§ **THE PROBLEM**: Convert the material, starting at its first line and ending at the line containing "Conakry: 1:28 -> 4:24", into a Markdown table with the columns Row and Line. Give each line a row number and omit blank lines.

[Collection entries]
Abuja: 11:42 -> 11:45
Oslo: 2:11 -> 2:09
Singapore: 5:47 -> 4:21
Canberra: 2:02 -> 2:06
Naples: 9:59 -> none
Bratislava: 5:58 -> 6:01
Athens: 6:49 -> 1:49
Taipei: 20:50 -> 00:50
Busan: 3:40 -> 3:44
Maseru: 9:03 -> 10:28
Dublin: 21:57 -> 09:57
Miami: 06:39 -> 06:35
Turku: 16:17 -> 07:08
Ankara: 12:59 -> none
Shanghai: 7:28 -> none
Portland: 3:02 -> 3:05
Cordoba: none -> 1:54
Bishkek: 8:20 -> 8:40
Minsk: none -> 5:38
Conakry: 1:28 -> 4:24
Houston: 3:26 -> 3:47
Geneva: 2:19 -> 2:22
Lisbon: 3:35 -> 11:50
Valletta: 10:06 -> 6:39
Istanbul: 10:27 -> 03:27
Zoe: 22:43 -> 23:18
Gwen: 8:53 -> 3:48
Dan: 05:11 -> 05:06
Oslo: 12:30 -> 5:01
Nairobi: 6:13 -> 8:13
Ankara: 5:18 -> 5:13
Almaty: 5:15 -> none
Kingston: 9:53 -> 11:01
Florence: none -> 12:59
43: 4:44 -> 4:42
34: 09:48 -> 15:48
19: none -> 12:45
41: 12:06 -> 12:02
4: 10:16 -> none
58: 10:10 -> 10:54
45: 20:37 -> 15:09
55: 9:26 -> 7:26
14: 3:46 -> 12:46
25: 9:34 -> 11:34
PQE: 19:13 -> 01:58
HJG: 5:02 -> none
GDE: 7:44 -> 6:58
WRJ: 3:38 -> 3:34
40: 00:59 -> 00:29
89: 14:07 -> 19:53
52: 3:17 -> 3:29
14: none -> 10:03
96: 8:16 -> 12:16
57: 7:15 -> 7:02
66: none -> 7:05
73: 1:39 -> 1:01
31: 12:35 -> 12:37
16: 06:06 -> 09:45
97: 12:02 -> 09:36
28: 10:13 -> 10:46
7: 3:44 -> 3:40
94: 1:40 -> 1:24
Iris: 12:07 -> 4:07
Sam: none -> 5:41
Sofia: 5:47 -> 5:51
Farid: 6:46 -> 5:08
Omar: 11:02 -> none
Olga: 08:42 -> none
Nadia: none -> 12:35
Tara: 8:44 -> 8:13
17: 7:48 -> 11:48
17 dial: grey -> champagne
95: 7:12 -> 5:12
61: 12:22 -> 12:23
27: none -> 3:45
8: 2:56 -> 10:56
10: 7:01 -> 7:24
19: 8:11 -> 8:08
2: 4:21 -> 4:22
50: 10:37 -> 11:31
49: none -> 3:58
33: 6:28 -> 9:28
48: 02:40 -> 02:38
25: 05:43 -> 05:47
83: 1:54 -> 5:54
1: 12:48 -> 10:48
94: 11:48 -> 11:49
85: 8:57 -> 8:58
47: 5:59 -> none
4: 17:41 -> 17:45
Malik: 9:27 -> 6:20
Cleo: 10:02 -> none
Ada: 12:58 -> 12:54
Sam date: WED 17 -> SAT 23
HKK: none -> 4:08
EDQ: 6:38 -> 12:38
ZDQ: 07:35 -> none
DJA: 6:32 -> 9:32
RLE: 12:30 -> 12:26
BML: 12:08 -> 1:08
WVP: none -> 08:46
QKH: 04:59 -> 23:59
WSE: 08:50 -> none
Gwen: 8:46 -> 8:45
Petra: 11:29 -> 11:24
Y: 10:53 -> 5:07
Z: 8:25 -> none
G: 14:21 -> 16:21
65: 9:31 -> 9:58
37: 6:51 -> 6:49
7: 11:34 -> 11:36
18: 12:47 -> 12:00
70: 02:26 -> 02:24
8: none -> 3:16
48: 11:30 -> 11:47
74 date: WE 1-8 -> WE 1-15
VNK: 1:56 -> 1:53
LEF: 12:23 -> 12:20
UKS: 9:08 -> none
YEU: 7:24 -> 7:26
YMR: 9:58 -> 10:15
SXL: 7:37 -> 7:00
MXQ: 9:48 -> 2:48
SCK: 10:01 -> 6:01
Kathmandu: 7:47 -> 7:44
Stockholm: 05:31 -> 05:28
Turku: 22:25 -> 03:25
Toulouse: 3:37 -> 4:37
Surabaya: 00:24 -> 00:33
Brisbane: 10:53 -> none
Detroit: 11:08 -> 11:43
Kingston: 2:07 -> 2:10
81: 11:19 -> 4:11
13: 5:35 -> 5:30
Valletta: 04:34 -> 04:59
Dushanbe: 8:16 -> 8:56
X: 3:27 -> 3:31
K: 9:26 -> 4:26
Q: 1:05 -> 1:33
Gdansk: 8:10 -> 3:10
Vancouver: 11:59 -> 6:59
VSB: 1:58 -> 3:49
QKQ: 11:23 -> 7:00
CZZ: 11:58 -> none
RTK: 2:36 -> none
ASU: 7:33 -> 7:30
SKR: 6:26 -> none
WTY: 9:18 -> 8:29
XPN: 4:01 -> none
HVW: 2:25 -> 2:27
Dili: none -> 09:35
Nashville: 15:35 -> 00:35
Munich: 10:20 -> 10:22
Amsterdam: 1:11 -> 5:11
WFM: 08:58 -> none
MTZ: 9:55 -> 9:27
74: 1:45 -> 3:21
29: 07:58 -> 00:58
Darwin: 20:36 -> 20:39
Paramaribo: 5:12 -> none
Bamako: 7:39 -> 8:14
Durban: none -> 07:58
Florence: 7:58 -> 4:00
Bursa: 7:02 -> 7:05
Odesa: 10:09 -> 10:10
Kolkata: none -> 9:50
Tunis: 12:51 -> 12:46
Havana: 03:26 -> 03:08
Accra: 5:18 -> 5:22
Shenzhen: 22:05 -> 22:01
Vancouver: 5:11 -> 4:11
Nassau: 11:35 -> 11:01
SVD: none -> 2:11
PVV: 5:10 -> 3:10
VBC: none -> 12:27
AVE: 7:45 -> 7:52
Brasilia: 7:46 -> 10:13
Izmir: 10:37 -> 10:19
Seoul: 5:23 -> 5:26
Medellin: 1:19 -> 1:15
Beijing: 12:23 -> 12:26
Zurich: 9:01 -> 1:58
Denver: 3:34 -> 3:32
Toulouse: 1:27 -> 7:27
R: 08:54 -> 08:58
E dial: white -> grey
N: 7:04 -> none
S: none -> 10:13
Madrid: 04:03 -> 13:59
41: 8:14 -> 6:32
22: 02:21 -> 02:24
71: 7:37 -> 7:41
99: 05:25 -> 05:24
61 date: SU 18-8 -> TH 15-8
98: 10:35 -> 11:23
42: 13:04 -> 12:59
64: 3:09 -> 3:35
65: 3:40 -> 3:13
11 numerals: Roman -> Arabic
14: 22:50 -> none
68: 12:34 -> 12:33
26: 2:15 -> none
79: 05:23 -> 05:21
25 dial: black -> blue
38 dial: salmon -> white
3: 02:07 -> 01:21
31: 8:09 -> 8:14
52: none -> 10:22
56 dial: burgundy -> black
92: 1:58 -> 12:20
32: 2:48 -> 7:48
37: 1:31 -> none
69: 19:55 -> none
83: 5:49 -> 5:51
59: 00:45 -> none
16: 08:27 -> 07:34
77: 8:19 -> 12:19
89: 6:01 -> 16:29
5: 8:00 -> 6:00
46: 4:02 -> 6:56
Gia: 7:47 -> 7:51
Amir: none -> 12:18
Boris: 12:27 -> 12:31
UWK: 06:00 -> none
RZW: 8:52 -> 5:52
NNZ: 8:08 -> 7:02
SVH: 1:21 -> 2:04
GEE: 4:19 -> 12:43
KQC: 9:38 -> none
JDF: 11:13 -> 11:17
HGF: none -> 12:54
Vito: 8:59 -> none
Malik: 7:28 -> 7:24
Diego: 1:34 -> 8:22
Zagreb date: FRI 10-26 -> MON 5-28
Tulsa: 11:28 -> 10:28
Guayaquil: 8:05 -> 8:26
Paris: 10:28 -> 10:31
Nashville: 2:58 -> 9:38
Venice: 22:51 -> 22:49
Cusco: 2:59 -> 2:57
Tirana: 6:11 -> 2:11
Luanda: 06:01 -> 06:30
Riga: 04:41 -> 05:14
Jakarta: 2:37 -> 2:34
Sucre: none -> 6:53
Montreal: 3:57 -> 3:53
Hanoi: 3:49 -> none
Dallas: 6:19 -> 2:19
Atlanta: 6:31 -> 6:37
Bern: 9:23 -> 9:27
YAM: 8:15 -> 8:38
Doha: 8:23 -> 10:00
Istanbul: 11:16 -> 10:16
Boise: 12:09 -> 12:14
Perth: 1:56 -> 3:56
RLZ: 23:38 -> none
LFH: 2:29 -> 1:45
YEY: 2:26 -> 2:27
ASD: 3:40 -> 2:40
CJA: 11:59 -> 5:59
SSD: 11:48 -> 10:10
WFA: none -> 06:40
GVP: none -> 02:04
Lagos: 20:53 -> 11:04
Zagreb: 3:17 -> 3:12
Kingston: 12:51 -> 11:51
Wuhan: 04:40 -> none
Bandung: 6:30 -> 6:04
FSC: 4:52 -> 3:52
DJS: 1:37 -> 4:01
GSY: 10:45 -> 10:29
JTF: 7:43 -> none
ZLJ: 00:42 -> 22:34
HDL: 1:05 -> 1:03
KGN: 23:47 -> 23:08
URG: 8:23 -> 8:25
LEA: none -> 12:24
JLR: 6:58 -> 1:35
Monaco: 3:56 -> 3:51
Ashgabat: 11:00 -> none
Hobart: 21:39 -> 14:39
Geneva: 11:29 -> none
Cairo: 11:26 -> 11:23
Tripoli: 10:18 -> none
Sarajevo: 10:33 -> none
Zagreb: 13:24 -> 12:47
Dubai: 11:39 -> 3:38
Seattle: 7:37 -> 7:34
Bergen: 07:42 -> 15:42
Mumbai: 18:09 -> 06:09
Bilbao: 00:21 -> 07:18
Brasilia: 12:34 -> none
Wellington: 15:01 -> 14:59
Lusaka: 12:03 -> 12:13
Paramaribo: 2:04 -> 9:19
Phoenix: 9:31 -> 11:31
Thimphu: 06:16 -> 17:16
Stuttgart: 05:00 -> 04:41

§ **EXERCISE RESPONSE**:
| Row | Line |
|---|---|
| 1 | Abuja: 11:42 -> 11:45 |
| 2 | Oslo: 2:11 -> 2:09 |
| 3 | Singapore: 5:47 -> 4:21 |
| 4 | Canberra: 2:02 -> 2:06 |
| 5 | Naples: 9:59 -> none |
| 6 | Bratislava: 5:58 -> 6:01 |
| 7 | Athens: 6:49 -> 1:49 |
| 8 | Taipei: 20:50 -> 00:50 |
| 9 | Busan: 3:40 -> 3:44 |
| 10 | Maseru: 9:03 -> 10:28 |
| 11 | Dublin: 21:57 -> 09:57 |
| 12 | Miami: 06:39 -> 06:35 |
| 13 | Turku: 16:17 -> 07:08 |
| 14 | Ankara: 12:59 -> none |
| 15 | Shanghai: 7:28 -> none |
| 16 | Portland: 3:02 -> 3:05 |
| 17 | Cordoba: none -> 1:54 |
| 18 | Bishkek: 8:20 -> 8:40 |
| 19 | Minsk: none -> 5:38 |
| 20 | Conakry: 1:28 -> 4:24 |